Records for this exercise ->

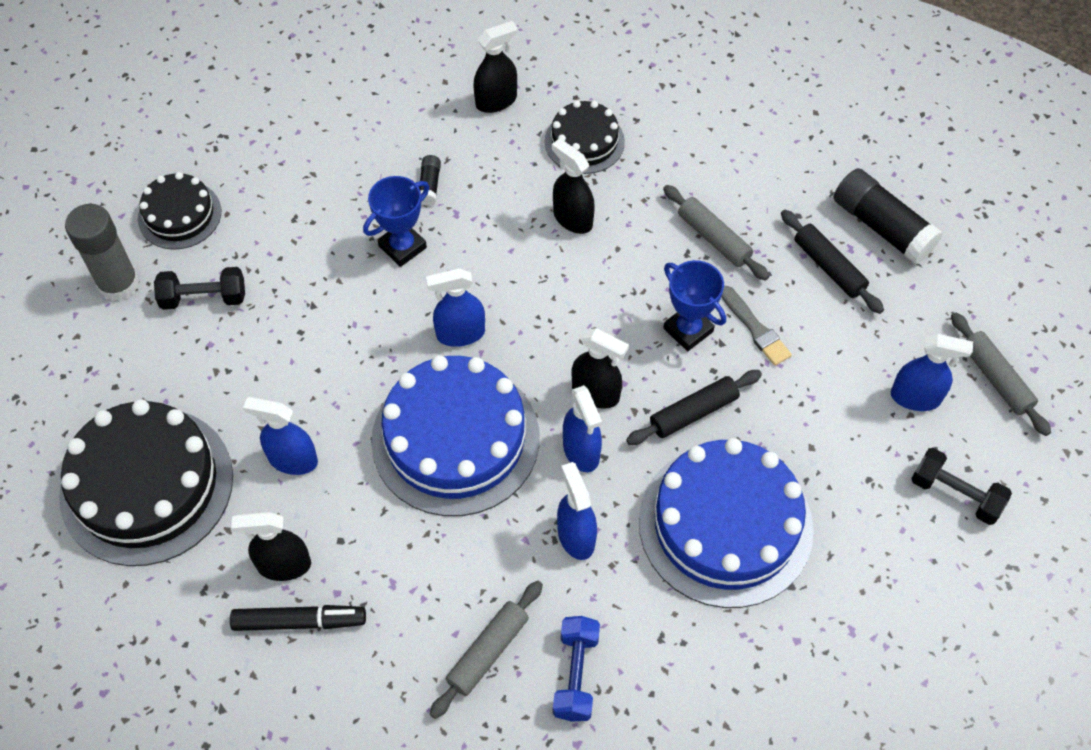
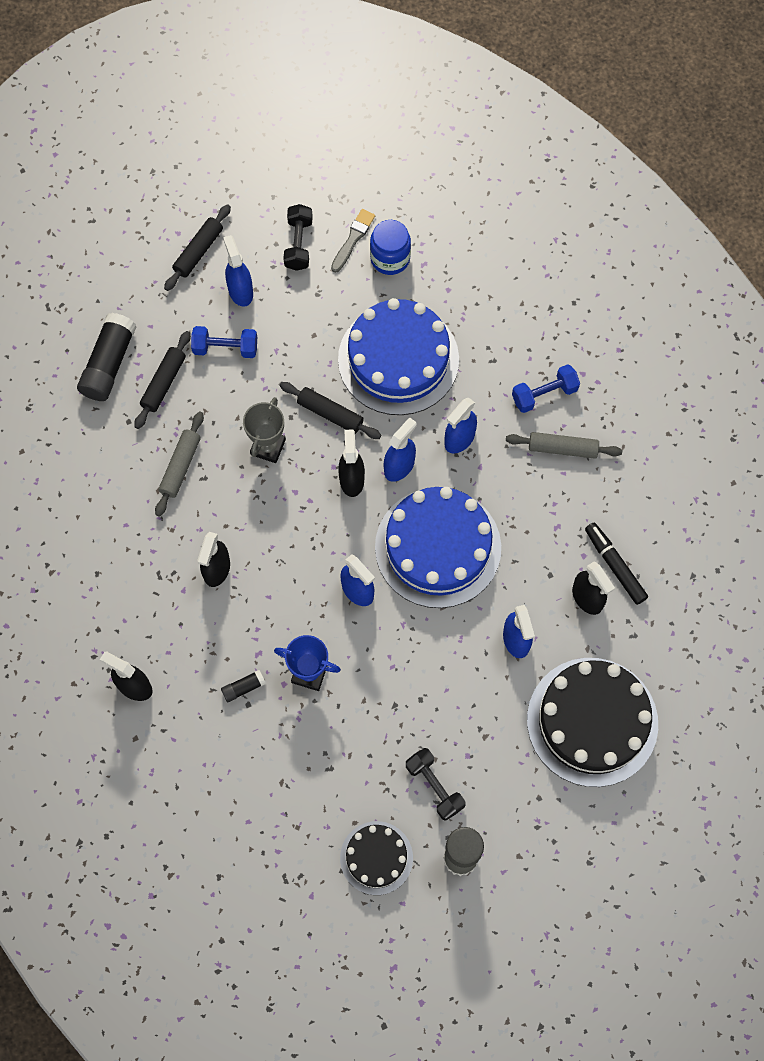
camera: 120 degrees left, 10 degrees up
black cake [545,101,625,174] -> none
blue trophy [663,260,726,351] -> grey trophy [243,397,286,463]
grey brush [721,286,792,366] -> grey brush moved to [331,209,375,273]
grey rolling pin [951,312,1051,436] -> black rolling pin [164,204,231,291]
none -> blue dumbbell [191,326,257,358]
none -> blue jar [370,220,411,275]

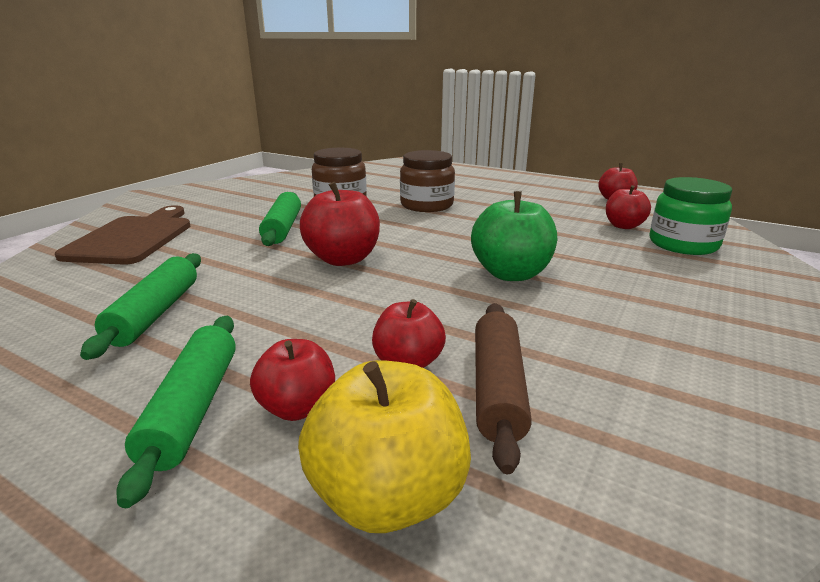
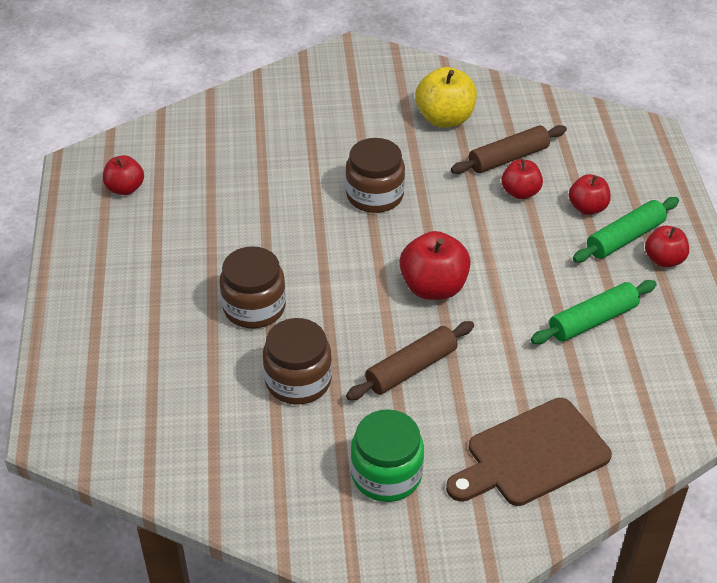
camera: 125 degrees left, 20 degrees up
green rolling pin [259,192,301,246] -> brown rolling pin [346,321,474,400]
yellow apple [298,360,471,533] -> yellow apple moved to [415,67,477,128]
green apple [471,191,557,281] -> brown jar [346,138,405,213]
red apple [606,185,651,229] -> red apple moved to [645,226,689,268]
green jar [649,177,732,255] -> green jar moved to [351,409,424,502]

Work order ->
Each entry should come back exactly as written, with its pictures omitted.

The answer ->
camera: 120 degrees left, 10 degrees up
black cake [545,101,625,174] -> none
blue trophy [663,260,726,351] -> grey trophy [243,397,286,463]
grey brush [721,286,792,366] -> grey brush moved to [331,209,375,273]
grey rolling pin [951,312,1051,436] -> black rolling pin [164,204,231,291]
none -> blue dumbbell [191,326,257,358]
none -> blue jar [370,220,411,275]

camera: 125 degrees left, 20 degrees up
green rolling pin [259,192,301,246] -> brown rolling pin [346,321,474,400]
yellow apple [298,360,471,533] -> yellow apple moved to [415,67,477,128]
green apple [471,191,557,281] -> brown jar [346,138,405,213]
red apple [606,185,651,229] -> red apple moved to [645,226,689,268]
green jar [649,177,732,255] -> green jar moved to [351,409,424,502]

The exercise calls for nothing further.